*** Data for processing ***
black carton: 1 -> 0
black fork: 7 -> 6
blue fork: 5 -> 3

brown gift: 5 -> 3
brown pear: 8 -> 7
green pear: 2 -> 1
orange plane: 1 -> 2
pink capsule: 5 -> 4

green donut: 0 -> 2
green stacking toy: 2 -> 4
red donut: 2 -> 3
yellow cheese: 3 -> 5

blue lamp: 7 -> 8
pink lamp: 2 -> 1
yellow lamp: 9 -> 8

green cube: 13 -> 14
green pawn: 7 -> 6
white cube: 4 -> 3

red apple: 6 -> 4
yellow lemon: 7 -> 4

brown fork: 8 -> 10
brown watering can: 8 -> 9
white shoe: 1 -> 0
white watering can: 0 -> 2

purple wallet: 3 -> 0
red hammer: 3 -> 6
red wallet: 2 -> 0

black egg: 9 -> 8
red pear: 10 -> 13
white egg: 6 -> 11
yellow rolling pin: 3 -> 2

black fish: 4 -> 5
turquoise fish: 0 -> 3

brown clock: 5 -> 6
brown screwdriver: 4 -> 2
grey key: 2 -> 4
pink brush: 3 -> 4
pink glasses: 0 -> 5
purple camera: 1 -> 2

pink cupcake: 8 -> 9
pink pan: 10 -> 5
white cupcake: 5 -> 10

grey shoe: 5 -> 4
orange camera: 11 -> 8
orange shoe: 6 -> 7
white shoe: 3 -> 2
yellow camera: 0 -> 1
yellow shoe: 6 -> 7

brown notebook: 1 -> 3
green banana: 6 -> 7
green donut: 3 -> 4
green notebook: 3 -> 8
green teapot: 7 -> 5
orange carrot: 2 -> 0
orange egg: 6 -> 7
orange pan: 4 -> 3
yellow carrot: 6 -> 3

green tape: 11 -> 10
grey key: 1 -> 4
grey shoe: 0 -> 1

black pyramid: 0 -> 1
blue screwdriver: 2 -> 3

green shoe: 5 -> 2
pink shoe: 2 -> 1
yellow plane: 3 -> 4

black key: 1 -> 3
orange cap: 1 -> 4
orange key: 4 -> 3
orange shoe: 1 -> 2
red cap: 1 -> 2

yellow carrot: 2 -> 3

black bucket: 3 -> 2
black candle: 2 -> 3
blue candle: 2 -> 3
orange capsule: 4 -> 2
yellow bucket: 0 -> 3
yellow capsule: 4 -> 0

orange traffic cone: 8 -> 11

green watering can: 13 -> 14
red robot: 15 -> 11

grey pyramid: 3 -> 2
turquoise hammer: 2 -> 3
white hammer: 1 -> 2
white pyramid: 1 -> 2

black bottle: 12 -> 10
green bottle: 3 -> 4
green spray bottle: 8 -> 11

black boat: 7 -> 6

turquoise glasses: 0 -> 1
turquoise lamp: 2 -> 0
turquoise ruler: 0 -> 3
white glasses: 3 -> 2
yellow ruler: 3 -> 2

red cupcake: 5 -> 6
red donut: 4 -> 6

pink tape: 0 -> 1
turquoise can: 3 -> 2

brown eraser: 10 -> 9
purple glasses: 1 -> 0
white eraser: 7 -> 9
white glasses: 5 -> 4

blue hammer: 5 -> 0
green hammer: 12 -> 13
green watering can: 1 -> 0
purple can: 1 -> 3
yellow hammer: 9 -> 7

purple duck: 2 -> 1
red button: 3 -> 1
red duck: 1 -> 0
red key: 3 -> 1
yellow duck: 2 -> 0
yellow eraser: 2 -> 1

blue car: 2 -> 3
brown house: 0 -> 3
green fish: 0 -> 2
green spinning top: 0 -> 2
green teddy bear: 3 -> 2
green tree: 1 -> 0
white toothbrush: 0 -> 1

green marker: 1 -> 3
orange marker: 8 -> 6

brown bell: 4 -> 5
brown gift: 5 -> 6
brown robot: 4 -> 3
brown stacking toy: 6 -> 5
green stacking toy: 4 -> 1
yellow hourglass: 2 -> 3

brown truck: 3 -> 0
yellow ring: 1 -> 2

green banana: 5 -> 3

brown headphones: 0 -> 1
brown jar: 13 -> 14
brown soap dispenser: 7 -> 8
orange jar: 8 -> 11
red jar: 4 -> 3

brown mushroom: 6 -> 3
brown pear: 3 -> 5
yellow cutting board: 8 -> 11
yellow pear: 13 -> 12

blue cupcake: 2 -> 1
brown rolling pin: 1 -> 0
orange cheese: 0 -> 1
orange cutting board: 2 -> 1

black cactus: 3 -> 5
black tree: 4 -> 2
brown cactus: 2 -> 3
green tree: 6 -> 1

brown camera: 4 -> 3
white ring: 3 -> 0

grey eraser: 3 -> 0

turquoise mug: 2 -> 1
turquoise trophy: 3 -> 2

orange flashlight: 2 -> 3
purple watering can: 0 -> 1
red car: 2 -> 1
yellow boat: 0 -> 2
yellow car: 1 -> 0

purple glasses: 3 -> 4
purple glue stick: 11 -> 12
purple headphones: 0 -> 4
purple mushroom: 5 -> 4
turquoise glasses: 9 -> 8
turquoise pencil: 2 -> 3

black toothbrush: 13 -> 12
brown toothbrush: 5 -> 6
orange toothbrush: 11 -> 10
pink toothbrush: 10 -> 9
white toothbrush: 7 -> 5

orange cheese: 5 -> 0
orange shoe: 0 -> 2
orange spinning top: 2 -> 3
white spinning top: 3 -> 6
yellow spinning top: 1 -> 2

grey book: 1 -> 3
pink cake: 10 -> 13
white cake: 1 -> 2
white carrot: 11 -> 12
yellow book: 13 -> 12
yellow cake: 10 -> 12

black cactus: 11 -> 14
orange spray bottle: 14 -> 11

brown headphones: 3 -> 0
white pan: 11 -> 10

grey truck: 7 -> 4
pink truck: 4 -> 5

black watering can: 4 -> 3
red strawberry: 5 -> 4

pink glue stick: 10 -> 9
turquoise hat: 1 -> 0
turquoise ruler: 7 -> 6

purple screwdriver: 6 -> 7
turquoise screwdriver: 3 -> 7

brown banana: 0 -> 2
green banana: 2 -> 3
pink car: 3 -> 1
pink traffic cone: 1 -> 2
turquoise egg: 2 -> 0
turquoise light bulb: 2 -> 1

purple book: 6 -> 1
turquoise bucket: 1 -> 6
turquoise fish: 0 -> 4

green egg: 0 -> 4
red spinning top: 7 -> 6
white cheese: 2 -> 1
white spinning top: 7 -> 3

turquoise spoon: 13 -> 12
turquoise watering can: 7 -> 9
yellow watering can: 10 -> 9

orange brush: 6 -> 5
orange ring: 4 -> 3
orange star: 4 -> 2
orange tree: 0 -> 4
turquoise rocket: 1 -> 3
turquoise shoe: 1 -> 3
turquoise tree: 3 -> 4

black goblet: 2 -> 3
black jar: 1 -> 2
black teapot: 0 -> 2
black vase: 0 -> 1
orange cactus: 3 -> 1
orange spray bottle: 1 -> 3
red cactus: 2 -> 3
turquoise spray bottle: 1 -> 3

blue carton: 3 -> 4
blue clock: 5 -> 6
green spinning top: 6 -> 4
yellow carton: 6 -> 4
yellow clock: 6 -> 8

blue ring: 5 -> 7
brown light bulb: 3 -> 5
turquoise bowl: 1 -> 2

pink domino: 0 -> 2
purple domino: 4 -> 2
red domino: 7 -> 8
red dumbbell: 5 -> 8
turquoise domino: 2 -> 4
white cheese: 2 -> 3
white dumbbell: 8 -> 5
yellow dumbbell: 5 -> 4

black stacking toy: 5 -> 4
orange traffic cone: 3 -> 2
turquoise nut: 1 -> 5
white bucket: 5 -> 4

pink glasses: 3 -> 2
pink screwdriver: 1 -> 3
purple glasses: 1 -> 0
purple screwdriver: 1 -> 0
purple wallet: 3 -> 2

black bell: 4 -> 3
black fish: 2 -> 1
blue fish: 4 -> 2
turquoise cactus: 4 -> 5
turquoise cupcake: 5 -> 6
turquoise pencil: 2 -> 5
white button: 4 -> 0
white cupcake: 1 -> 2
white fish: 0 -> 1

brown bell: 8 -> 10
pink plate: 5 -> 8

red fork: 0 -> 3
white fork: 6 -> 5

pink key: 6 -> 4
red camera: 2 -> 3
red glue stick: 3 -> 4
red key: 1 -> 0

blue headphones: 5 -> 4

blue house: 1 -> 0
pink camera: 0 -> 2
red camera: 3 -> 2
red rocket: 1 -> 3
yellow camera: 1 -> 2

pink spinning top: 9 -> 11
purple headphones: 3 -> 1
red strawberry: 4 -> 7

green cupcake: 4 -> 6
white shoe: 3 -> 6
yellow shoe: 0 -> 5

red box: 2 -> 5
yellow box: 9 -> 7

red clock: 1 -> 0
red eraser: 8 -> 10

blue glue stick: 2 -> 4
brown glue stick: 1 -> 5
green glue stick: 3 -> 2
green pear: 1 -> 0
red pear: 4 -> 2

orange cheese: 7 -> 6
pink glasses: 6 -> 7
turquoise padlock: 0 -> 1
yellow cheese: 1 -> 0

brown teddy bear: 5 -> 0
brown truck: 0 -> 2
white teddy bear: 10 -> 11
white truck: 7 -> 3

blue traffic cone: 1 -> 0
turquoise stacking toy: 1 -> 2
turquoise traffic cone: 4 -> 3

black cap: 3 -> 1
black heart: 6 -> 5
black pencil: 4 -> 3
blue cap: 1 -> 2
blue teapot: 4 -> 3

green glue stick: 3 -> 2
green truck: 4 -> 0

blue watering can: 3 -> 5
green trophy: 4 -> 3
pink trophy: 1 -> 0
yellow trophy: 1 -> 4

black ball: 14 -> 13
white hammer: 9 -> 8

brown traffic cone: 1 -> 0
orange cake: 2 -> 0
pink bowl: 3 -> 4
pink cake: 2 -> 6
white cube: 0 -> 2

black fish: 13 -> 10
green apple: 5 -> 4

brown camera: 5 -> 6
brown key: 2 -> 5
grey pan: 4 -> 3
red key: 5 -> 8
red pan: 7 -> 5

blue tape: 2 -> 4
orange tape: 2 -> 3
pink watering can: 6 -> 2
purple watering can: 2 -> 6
*** End of Data for processing ***
Your objective:
Look above for the line with "turquoise can: 3 -> 2" and the line with "black watering can: 4 -> 3"; transcribe both and all lines in between, exactly, and nothing else.

Your response:
turquoise can: 3 -> 2

brown eraser: 10 -> 9
purple glasses: 1 -> 0
white eraser: 7 -> 9
white glasses: 5 -> 4

blue hammer: 5 -> 0
green hammer: 12 -> 13
green watering can: 1 -> 0
purple can: 1 -> 3
yellow hammer: 9 -> 7

purple duck: 2 -> 1
red button: 3 -> 1
red duck: 1 -> 0
red key: 3 -> 1
yellow duck: 2 -> 0
yellow eraser: 2 -> 1

blue car: 2 -> 3
brown house: 0 -> 3
green fish: 0 -> 2
green spinning top: 0 -> 2
green teddy bear: 3 -> 2
green tree: 1 -> 0
white toothbrush: 0 -> 1

green marker: 1 -> 3
orange marker: 8 -> 6

brown bell: 4 -> 5
brown gift: 5 -> 6
brown robot: 4 -> 3
brown stacking toy: 6 -> 5
green stacking toy: 4 -> 1
yellow hourglass: 2 -> 3

brown truck: 3 -> 0
yellow ring: 1 -> 2

green banana: 5 -> 3

brown headphones: 0 -> 1
brown jar: 13 -> 14
brown soap dispenser: 7 -> 8
orange jar: 8 -> 11
red jar: 4 -> 3

brown mushroom: 6 -> 3
brown pear: 3 -> 5
yellow cutting board: 8 -> 11
yellow pear: 13 -> 12

blue cupcake: 2 -> 1
brown rolling pin: 1 -> 0
orange cheese: 0 -> 1
orange cutting board: 2 -> 1

black cactus: 3 -> 5
black tree: 4 -> 2
brown cactus: 2 -> 3
green tree: 6 -> 1

brown camera: 4 -> 3
white ring: 3 -> 0

grey eraser: 3 -> 0

turquoise mug: 2 -> 1
turquoise trophy: 3 -> 2

orange flashlight: 2 -> 3
purple watering can: 0 -> 1
red car: 2 -> 1
yellow boat: 0 -> 2
yellow car: 1 -> 0

purple glasses: 3 -> 4
purple glue stick: 11 -> 12
purple headphones: 0 -> 4
purple mushroom: 5 -> 4
turquoise glasses: 9 -> 8
turquoise pencil: 2 -> 3

black toothbrush: 13 -> 12
brown toothbrush: 5 -> 6
orange toothbrush: 11 -> 10
pink toothbrush: 10 -> 9
white toothbrush: 7 -> 5

orange cheese: 5 -> 0
orange shoe: 0 -> 2
orange spinning top: 2 -> 3
white spinning top: 3 -> 6
yellow spinning top: 1 -> 2

grey book: 1 -> 3
pink cake: 10 -> 13
white cake: 1 -> 2
white carrot: 11 -> 12
yellow book: 13 -> 12
yellow cake: 10 -> 12

black cactus: 11 -> 14
orange spray bottle: 14 -> 11

brown headphones: 3 -> 0
white pan: 11 -> 10

grey truck: 7 -> 4
pink truck: 4 -> 5

black watering can: 4 -> 3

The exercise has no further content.